#### [Problem details]
Copy each line of the data below in which the word "AUDIO" can be found.

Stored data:
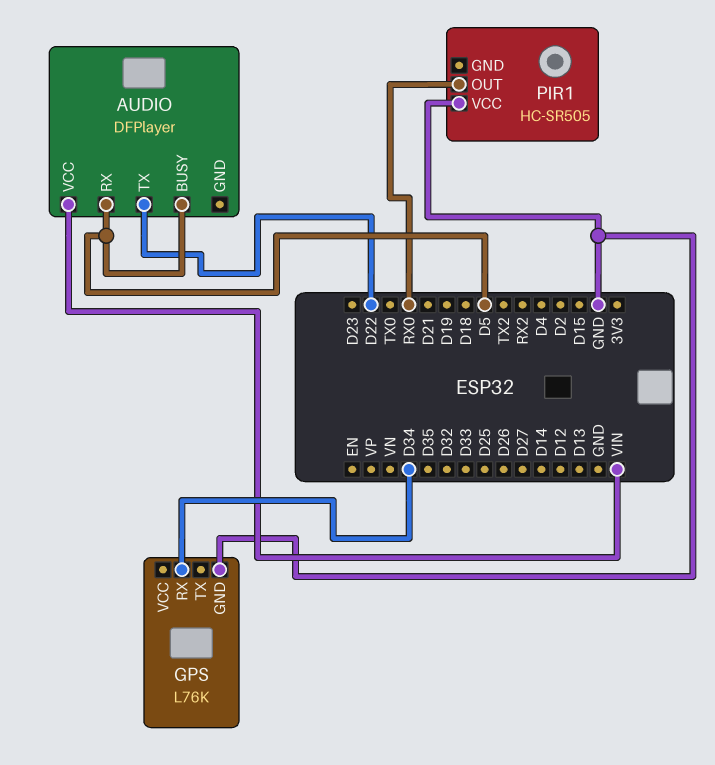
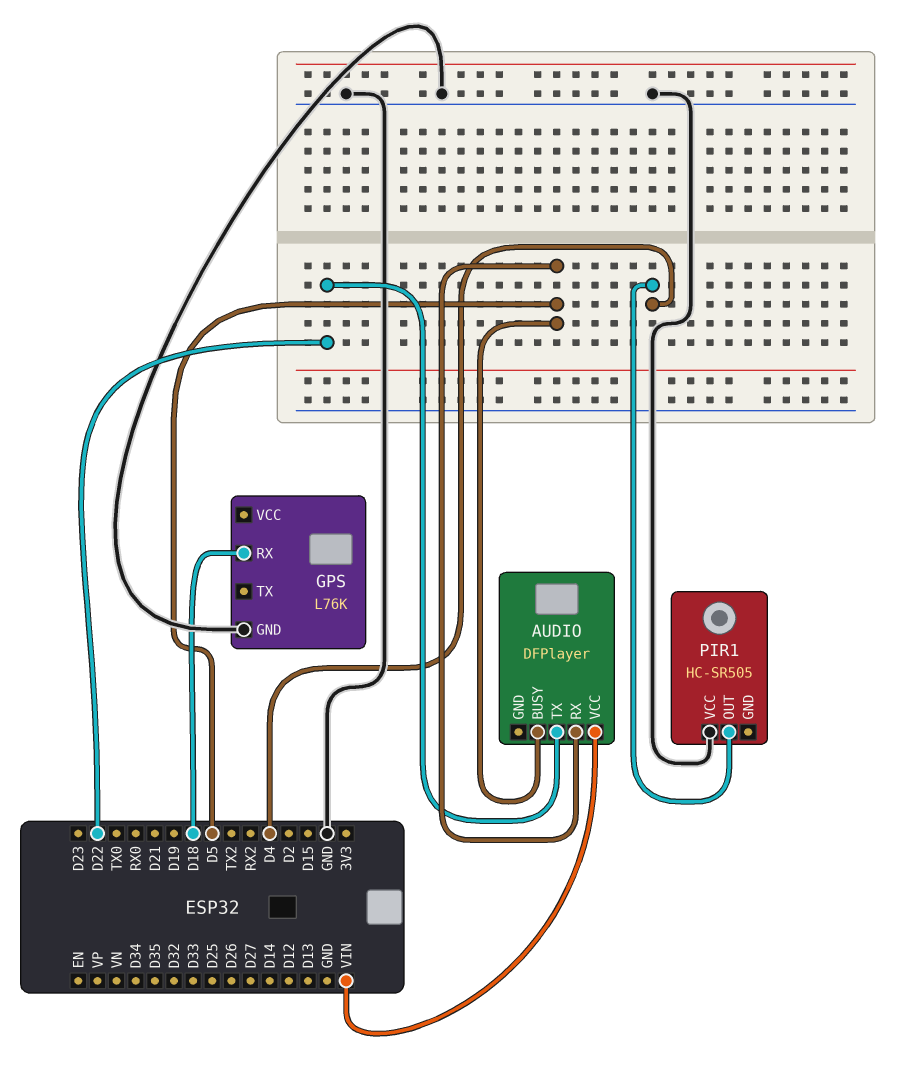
GPS pin RX: D34 -> D18
PIR1 pin OUT: RX0 -> D4

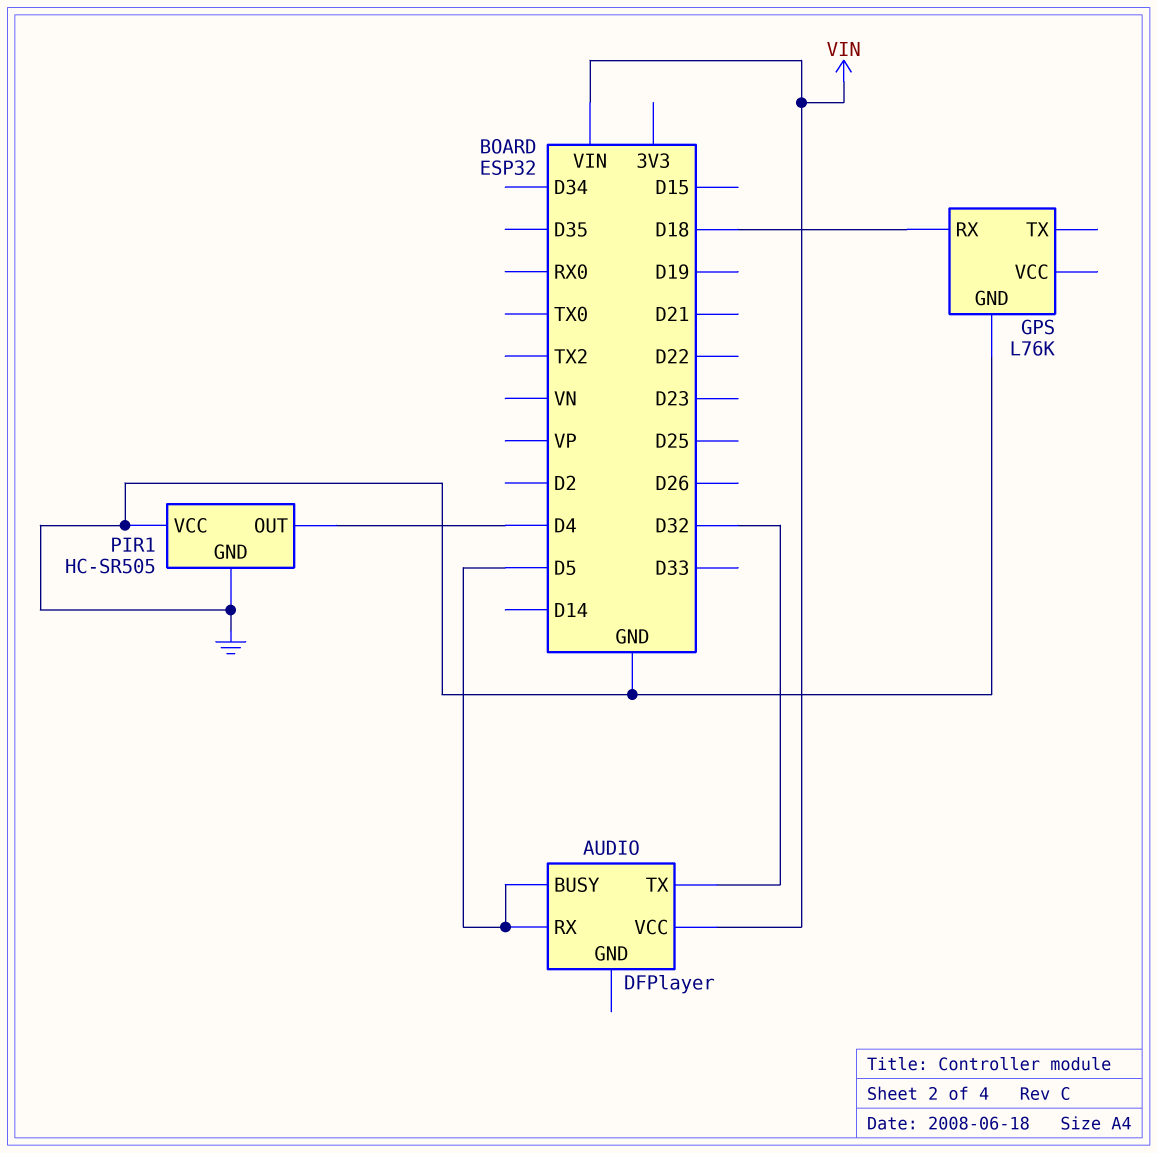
AUDIO pin TX: D22 -> D32
PIR1 pin GND: none -> GND

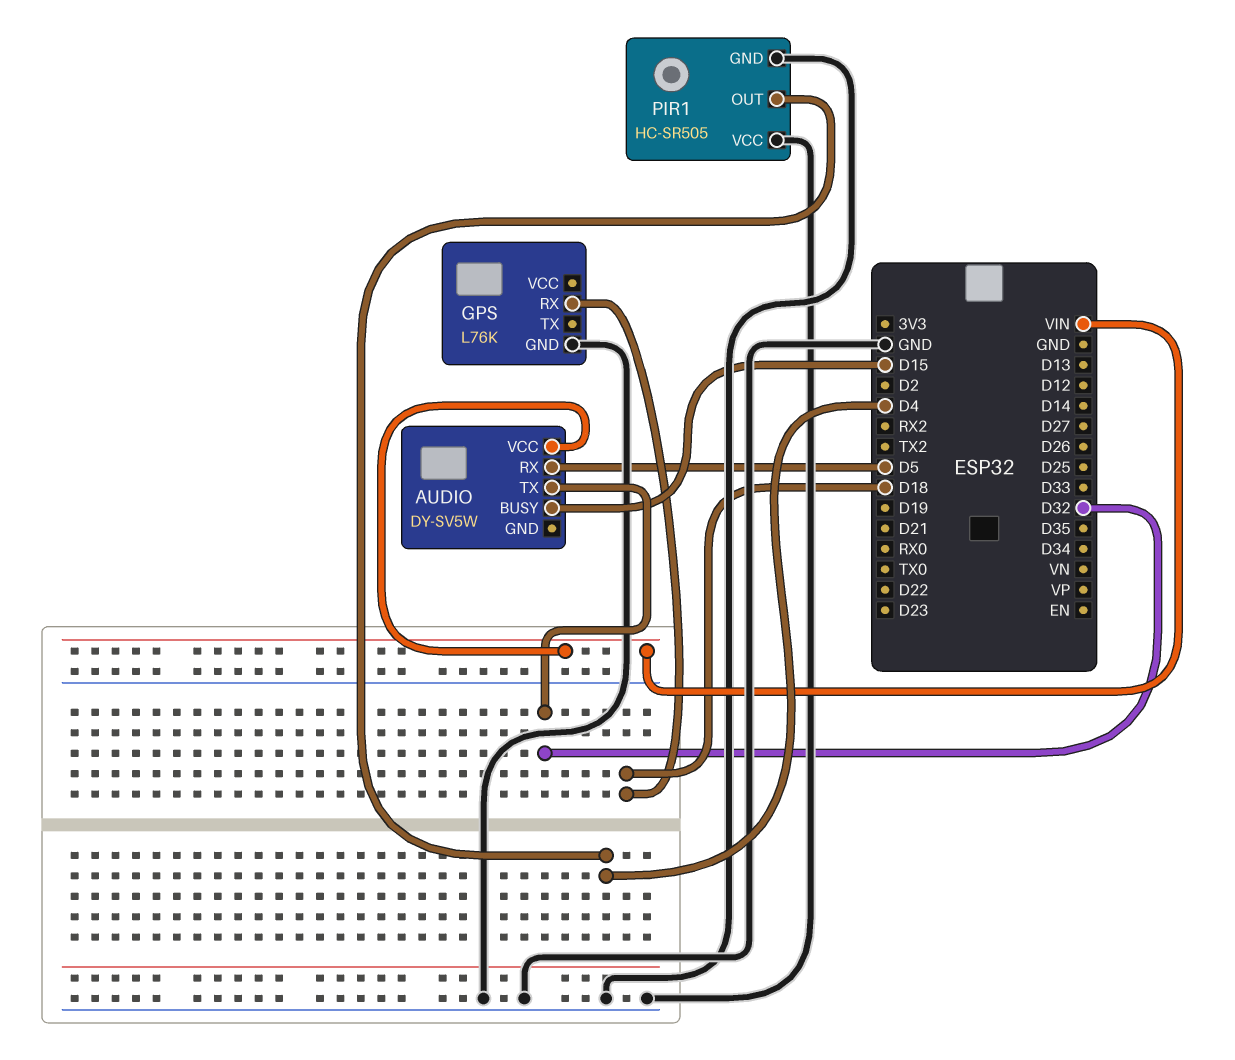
AUDIO: DFPlayer -> DY-SV5W
AUDIO pin BUSY: D5 -> D15

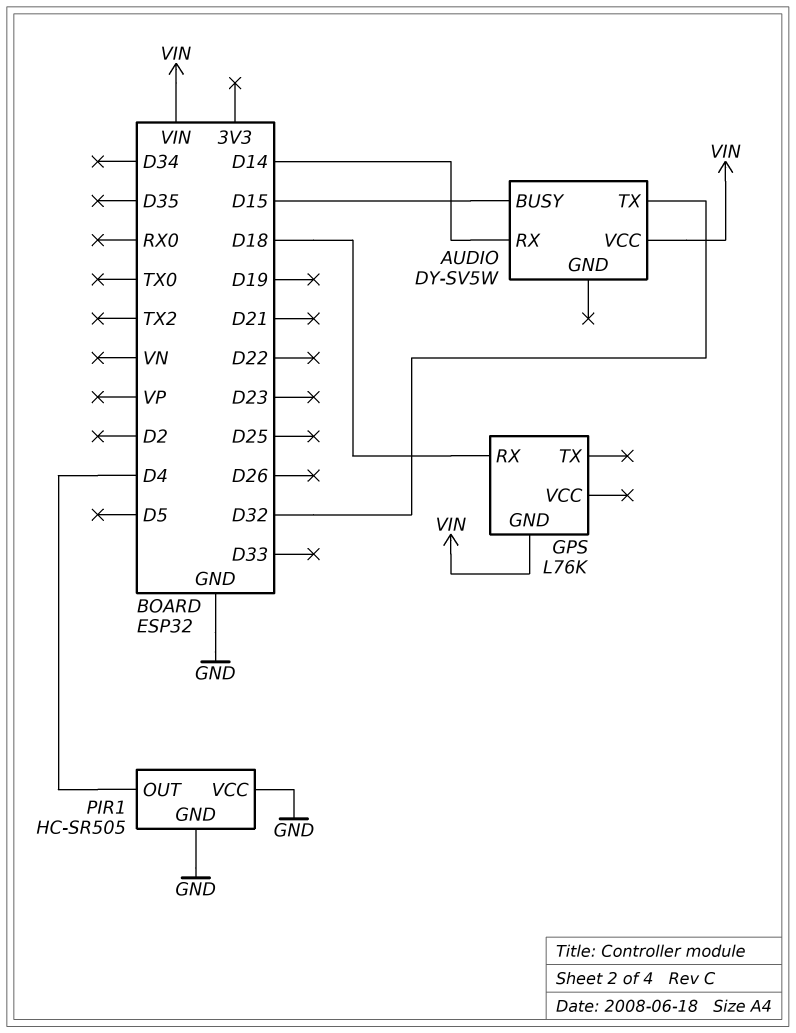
AUDIO pin RX: D5 -> D14
GPS pin GND: GND -> VIN

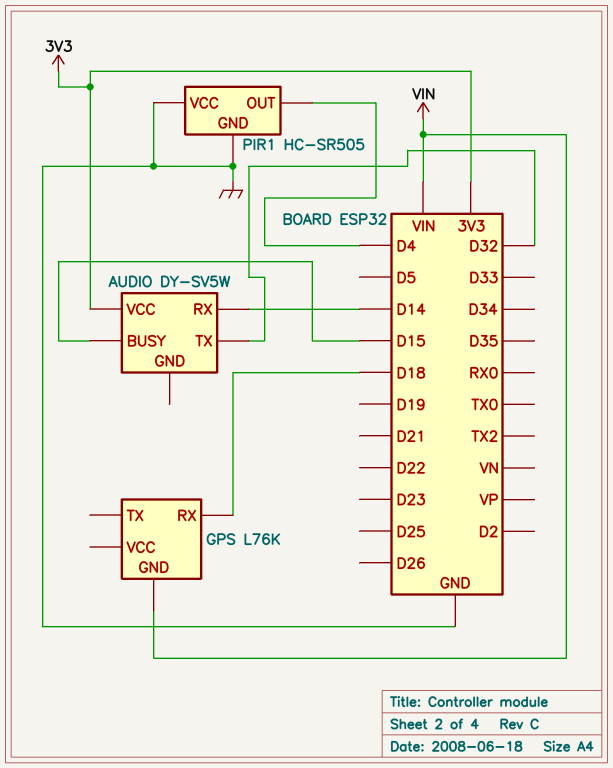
AUDIO pin VCC: VIN -> 3V3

#### [Expected answer]
AUDIO pin TX: D22 -> D32
AUDIO: DFPlayer -> DY-SV5W
AUDIO pin BUSY: D5 -> D15
AUDIO pin RX: D5 -> D14
AUDIO pin VCC: VIN -> 3V3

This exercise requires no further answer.